• **What you need to do**
Give the listing again character for character, but drop the images.

• **Source data**
*** Block opens ***
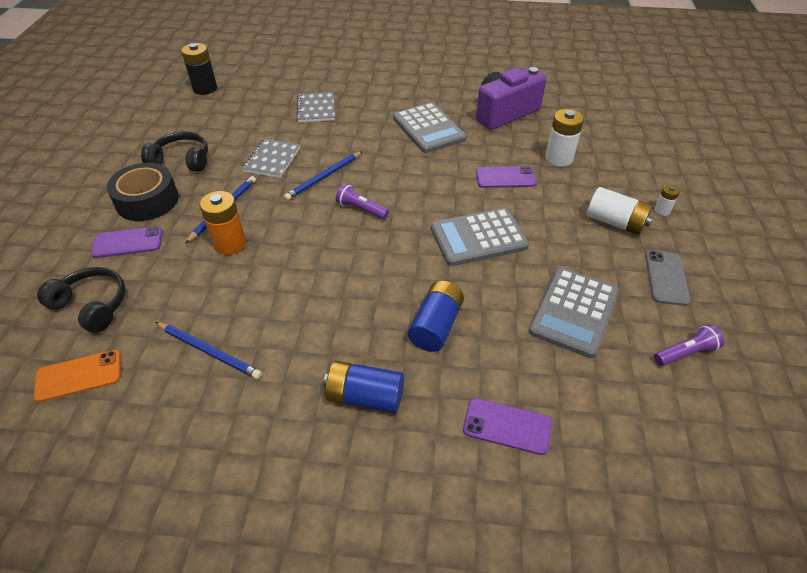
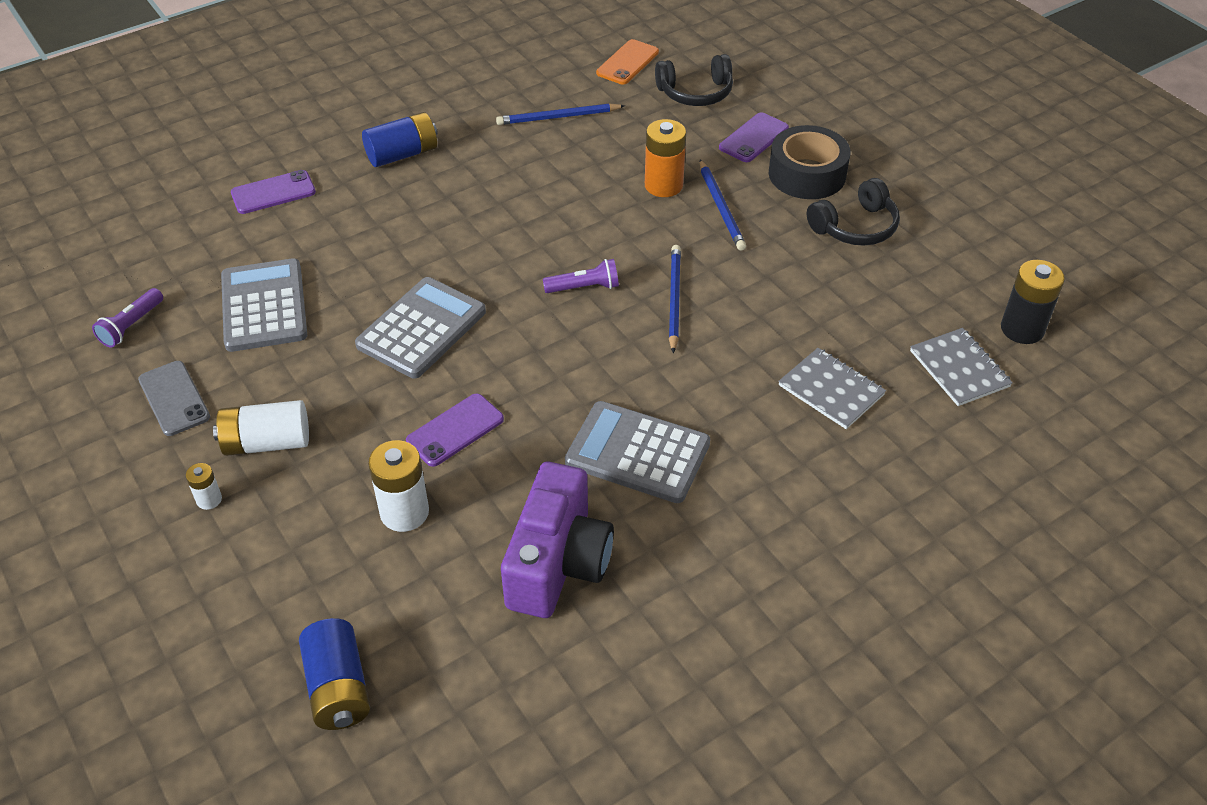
camera: 140 degrees right, 0 degrees up
(272, 159) = (764, 285): grey notebook -> grey notebook (959, 369)
(436, 326) = (390, 226): blue battery -> blue battery (338, 688)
*** Block closes ***
• **Answer below**
camera: 140 degrees right, 0 degrees up
(272, 159) = (764, 285): grey notebook -> grey notebook (959, 369)
(436, 326) = (390, 226): blue battery -> blue battery (338, 688)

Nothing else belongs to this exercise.